What you will do
Across the entries below, how many lines include the word "pencil"? Reply with only the number.

Data to examine
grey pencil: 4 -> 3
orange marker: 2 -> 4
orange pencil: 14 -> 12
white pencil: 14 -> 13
--
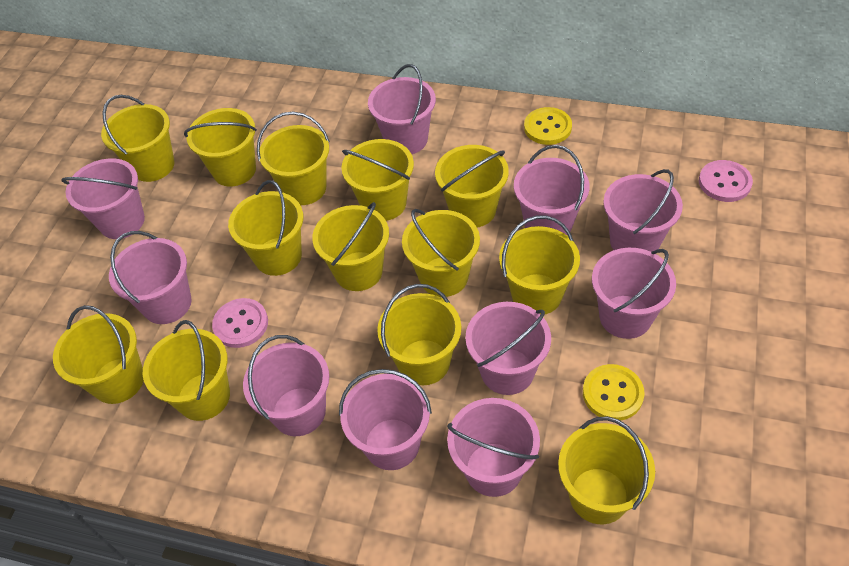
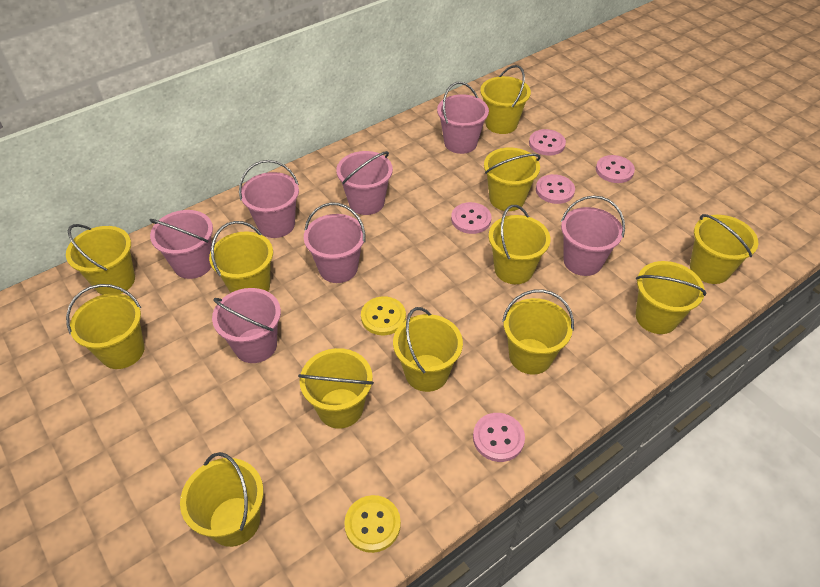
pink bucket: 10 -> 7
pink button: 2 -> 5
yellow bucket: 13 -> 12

Answer for the task
3